[Records to process — start]

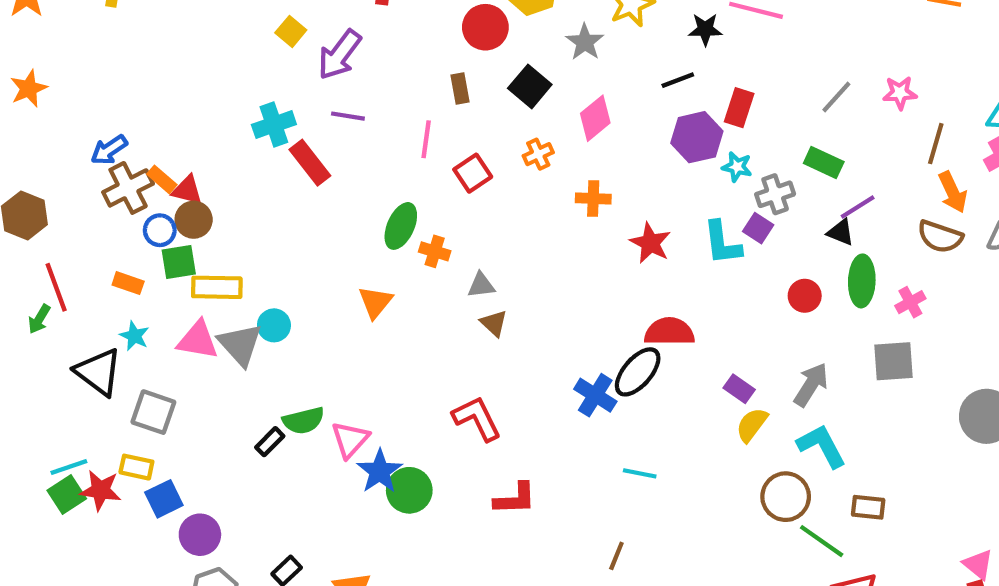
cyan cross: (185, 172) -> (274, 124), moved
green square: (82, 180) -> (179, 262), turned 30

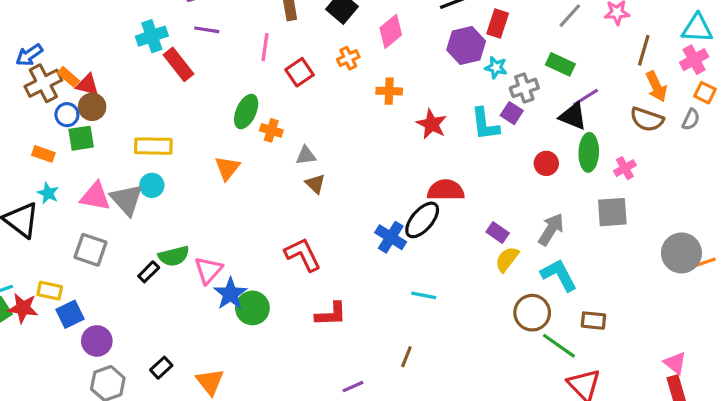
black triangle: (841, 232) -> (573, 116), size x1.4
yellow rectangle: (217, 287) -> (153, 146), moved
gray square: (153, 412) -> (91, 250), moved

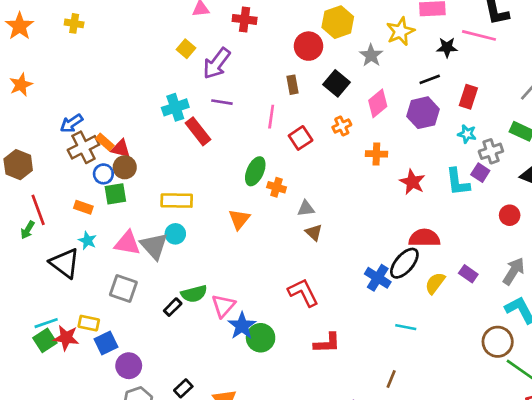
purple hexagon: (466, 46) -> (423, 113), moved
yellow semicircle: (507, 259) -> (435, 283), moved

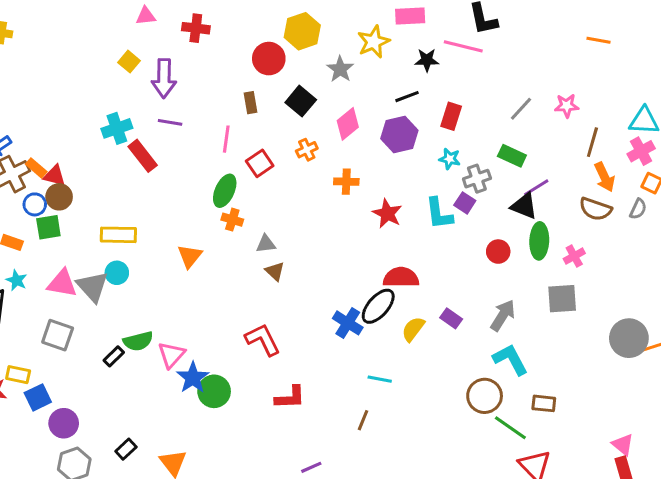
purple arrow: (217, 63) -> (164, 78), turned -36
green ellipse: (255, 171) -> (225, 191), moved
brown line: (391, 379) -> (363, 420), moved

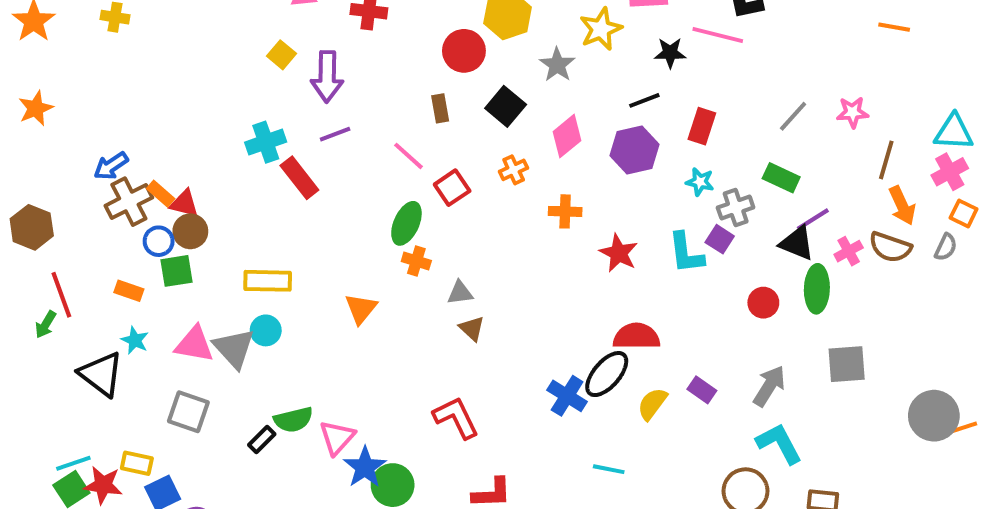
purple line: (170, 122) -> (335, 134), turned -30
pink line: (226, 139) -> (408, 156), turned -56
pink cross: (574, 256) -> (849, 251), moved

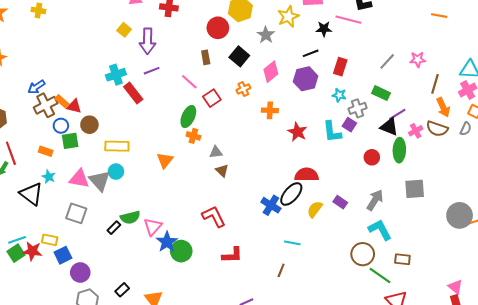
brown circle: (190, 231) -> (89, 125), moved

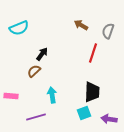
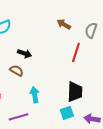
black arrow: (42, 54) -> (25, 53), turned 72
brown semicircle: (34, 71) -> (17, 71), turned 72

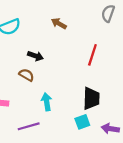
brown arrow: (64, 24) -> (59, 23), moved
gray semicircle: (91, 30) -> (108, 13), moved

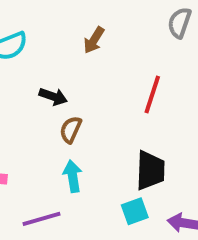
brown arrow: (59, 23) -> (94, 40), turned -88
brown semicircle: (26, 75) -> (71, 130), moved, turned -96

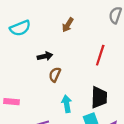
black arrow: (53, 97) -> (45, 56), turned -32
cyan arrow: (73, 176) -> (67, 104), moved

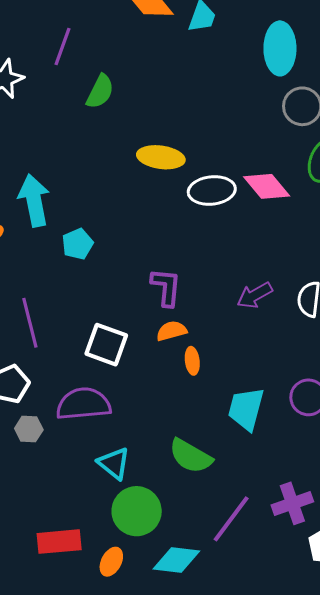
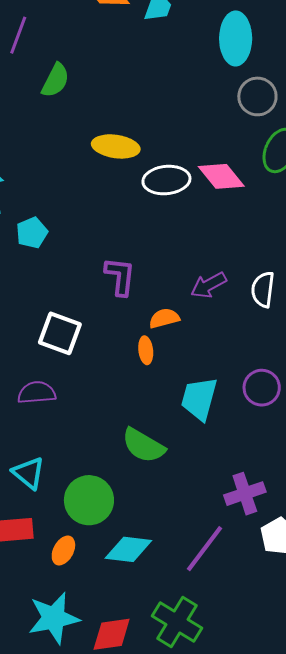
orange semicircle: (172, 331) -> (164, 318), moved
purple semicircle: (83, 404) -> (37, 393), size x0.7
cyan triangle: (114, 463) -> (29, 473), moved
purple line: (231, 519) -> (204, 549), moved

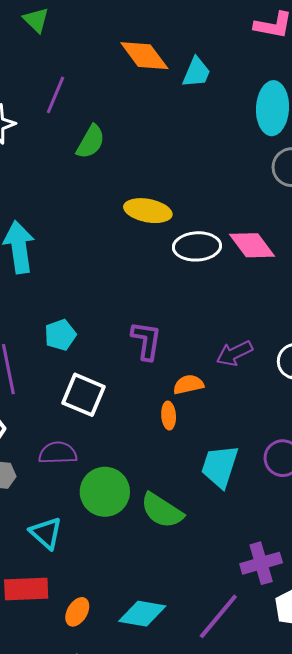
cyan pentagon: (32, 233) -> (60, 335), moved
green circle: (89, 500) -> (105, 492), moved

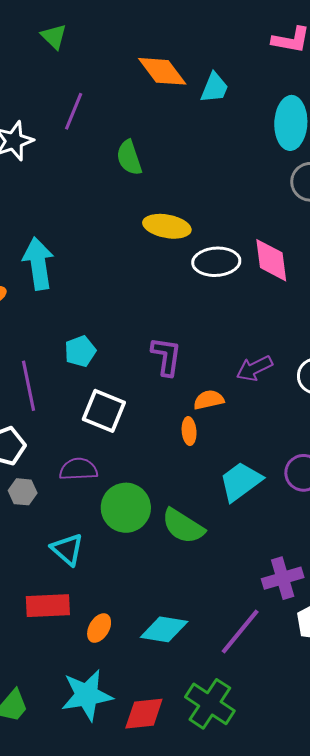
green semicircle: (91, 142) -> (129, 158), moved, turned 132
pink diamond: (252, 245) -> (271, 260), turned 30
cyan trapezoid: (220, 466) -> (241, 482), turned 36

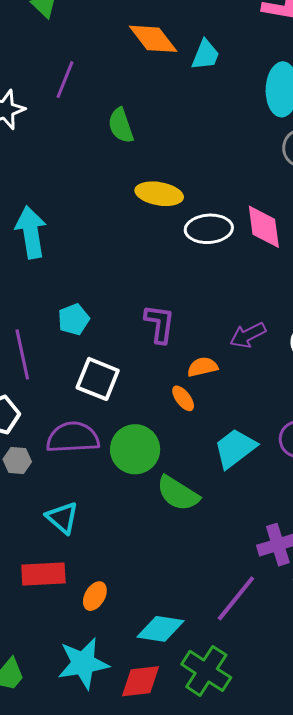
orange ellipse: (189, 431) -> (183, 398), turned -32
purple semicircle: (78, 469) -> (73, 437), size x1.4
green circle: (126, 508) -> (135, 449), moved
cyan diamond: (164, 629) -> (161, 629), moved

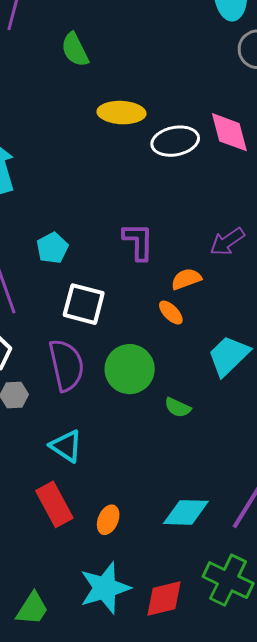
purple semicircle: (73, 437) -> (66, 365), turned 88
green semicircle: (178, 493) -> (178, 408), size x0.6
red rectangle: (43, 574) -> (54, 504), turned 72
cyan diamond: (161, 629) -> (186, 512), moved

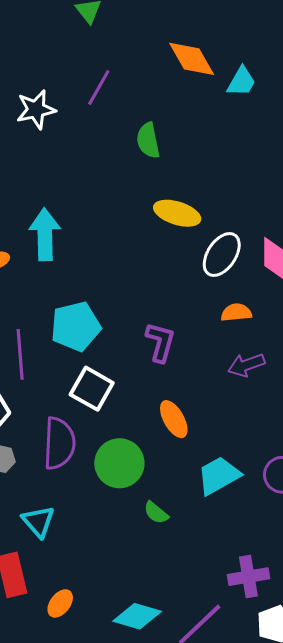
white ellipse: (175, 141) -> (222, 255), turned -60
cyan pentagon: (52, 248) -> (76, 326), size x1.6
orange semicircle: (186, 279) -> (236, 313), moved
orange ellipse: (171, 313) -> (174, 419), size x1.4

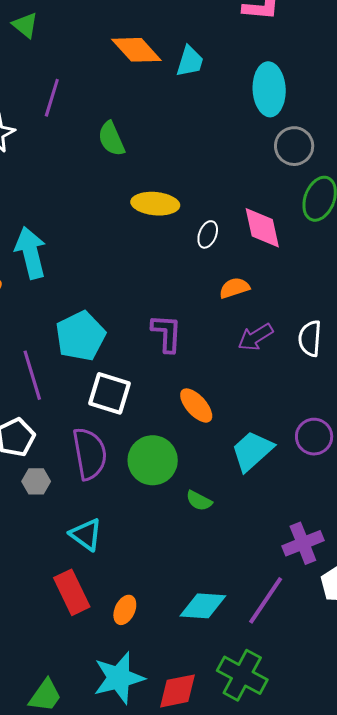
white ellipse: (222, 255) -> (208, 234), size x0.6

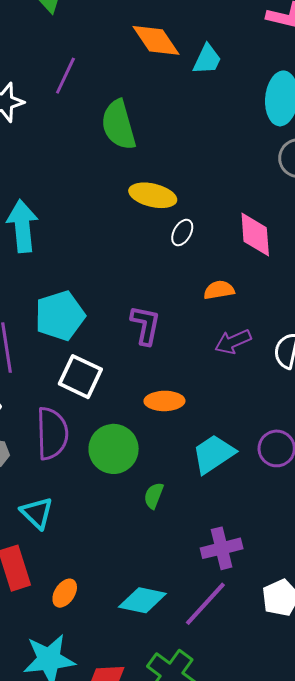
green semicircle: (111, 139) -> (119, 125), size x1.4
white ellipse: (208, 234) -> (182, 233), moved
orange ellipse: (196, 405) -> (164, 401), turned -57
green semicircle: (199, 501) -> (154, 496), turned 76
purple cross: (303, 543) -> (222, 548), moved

[Records to process — finish]

Exactly the lines from the top of the entries through the line with "purple arrow: (217, 63)", inclusive, must be given again, with every picture omitted.

__Exercise result__.
cyan cross: (185, 172) -> (274, 124), moved
green square: (82, 180) -> (179, 262), turned 30

black triangle: (841, 232) -> (573, 116), size x1.4
yellow rectangle: (217, 287) -> (153, 146), moved
gray square: (153, 412) -> (91, 250), moved

purple hexagon: (466, 46) -> (423, 113), moved
yellow semicircle: (507, 259) -> (435, 283), moved

purple arrow: (217, 63) -> (164, 78), turned -36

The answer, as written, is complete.